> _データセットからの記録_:
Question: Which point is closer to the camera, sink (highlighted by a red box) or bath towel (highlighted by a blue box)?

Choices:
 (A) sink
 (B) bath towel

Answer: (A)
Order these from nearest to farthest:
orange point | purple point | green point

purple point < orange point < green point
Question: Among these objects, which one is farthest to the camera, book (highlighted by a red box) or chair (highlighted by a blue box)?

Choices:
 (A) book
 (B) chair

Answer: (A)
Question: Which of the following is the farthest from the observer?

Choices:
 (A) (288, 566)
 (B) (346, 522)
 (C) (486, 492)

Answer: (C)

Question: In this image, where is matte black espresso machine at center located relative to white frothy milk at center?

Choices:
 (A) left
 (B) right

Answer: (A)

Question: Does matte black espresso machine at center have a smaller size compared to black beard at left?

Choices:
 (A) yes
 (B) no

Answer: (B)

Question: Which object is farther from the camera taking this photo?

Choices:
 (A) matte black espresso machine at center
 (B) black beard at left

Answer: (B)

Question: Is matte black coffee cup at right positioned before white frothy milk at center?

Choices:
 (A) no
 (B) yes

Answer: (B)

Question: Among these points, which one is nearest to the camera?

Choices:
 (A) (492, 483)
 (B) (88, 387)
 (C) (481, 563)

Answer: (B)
==
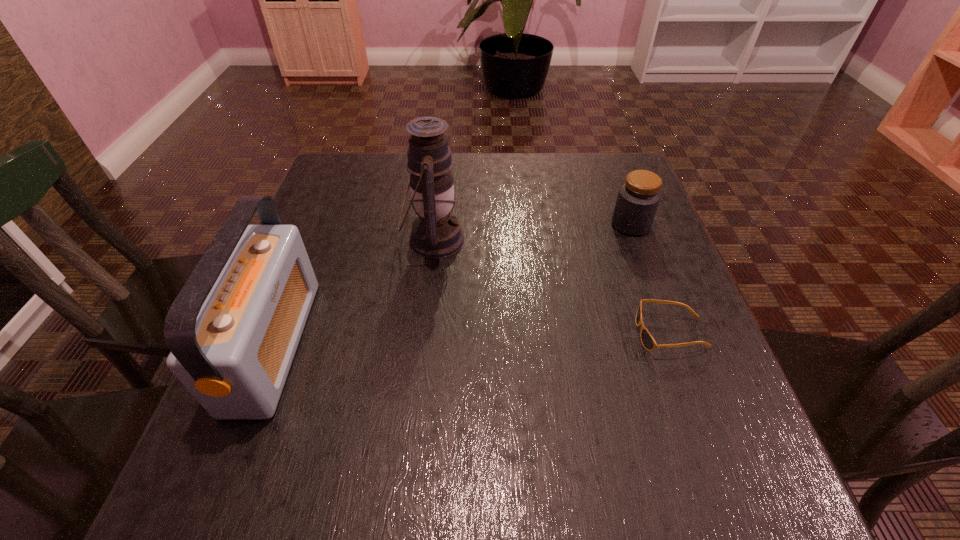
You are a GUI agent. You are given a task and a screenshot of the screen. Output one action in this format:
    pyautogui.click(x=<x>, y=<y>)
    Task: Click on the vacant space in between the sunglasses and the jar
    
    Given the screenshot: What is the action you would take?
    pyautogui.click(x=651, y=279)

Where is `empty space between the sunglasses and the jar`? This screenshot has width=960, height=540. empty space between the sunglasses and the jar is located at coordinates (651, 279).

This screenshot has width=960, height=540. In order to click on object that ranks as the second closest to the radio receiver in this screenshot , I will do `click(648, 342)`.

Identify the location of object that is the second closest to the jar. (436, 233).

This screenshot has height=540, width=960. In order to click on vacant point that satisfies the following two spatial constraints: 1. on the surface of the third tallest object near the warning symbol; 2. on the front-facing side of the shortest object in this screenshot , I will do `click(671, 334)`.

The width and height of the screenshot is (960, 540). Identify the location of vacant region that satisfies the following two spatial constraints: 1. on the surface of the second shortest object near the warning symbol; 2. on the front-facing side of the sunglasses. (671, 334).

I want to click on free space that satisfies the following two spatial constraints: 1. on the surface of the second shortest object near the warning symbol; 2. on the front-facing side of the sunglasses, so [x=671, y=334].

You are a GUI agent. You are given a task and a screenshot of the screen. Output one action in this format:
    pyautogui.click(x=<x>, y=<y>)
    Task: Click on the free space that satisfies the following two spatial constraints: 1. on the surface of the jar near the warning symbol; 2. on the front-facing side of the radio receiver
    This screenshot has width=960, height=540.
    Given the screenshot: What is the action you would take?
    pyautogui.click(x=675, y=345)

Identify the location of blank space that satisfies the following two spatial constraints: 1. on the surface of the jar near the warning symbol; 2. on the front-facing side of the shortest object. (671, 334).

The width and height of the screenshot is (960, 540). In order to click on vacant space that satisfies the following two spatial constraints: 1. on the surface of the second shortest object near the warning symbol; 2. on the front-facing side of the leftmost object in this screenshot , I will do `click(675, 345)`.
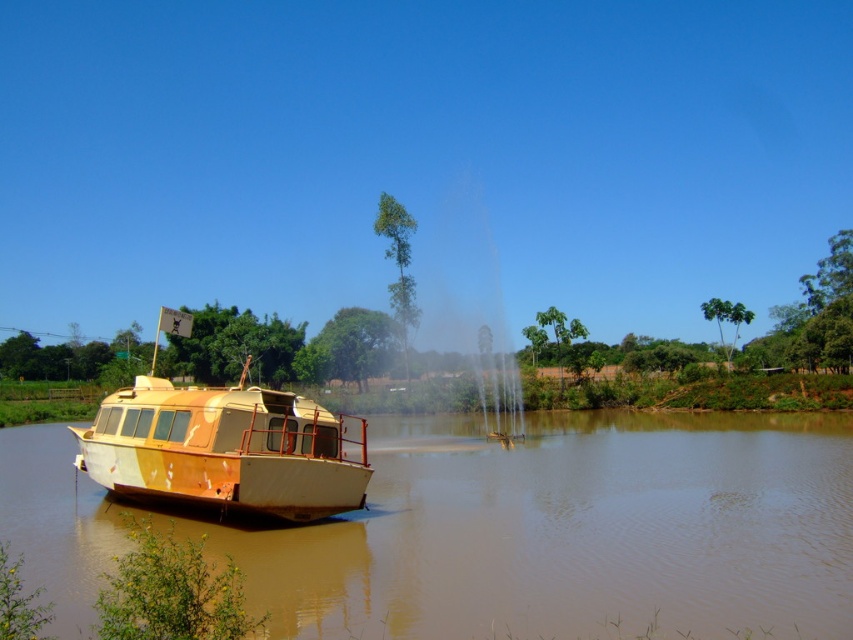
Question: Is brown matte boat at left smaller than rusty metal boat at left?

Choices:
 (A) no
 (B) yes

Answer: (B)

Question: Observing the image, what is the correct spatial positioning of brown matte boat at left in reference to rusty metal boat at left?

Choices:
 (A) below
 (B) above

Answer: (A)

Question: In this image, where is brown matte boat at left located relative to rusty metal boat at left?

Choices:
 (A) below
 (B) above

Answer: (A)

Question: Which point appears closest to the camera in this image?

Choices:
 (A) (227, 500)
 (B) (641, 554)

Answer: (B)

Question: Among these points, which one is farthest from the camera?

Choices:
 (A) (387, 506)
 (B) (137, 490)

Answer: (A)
--
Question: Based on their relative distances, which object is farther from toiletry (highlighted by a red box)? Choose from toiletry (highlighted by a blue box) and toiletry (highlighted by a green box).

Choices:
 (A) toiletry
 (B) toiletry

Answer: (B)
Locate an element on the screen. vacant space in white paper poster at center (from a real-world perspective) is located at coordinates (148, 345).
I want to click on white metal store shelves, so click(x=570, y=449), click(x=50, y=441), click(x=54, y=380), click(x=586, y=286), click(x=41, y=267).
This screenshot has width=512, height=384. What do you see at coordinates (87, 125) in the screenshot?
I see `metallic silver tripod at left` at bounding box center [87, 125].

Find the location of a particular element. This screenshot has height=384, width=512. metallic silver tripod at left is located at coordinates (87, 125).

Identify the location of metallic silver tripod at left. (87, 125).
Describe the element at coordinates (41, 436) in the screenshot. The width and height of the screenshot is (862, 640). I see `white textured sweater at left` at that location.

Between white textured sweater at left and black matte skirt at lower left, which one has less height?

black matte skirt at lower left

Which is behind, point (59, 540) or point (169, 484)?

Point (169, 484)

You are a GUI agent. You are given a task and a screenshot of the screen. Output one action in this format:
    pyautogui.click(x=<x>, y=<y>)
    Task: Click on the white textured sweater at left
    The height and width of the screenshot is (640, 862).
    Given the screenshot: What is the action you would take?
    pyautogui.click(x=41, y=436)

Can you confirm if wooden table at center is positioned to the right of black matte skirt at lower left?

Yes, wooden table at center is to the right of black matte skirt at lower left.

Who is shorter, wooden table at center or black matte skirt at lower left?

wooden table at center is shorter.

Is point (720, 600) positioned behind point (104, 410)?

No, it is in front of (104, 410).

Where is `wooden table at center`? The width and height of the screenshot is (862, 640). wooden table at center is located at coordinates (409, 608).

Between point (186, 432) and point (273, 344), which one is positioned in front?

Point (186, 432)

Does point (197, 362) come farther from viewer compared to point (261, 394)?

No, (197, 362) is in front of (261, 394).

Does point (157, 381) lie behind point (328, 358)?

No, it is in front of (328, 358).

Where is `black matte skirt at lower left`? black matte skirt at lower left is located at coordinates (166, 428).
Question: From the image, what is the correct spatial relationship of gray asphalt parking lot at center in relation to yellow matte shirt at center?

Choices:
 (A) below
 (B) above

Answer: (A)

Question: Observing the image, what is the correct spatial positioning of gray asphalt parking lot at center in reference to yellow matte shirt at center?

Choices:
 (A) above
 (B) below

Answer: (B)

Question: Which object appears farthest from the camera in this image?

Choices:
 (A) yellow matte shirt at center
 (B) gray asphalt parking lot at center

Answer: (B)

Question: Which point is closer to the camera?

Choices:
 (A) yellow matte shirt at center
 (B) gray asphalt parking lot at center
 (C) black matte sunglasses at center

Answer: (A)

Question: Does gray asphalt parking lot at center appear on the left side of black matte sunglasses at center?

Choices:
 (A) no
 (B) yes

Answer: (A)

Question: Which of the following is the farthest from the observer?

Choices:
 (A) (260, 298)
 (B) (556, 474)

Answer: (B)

> _出題_: 「Question: Which point is closer to the camera, sink」を含む行から「(C) (481, 563)」を含む行までの範囲を、「espresso machine」を「coffee maker」に書き換えて示しなさい。ほかの部分は一切変えないこと。

> _完成解答_:
Question: Which point is closer to the camera, sink (highlighted by a red box) or bath towel (highlighted by a blue box)?

Choices:
 (A) sink
 (B) bath towel

Answer: (A)
Order these from nearest to farthest:
orange point | purple point | green point

purple point < orange point < green point
Question: Among these objects, which one is farthest to the camera, book (highlighted by a red box) or chair (highlighted by a blue box)?

Choices:
 (A) book
 (B) chair

Answer: (A)
Question: Which of the following is the farthest from the observer?

Choices:
 (A) (288, 566)
 (B) (346, 522)
 (C) (486, 492)

Answer: (C)

Question: In this image, where is matte black coffee maker at center located relative to white frothy milk at center?

Choices:
 (A) left
 (B) right

Answer: (A)

Question: Does matte black coffee maker at center have a smaller size compared to black beard at left?

Choices:
 (A) yes
 (B) no

Answer: (B)

Question: Which object is farther from the camera taking this photo?

Choices:
 (A) matte black coffee maker at center
 (B) black beard at left

Answer: (B)

Question: Is matte black coffee cup at right positioned before white frothy milk at center?

Choices:
 (A) no
 (B) yes

Answer: (B)

Question: Among these points, which one is nearest to the camera?

Choices:
 (A) (492, 483)
 (B) (88, 387)
 (C) (481, 563)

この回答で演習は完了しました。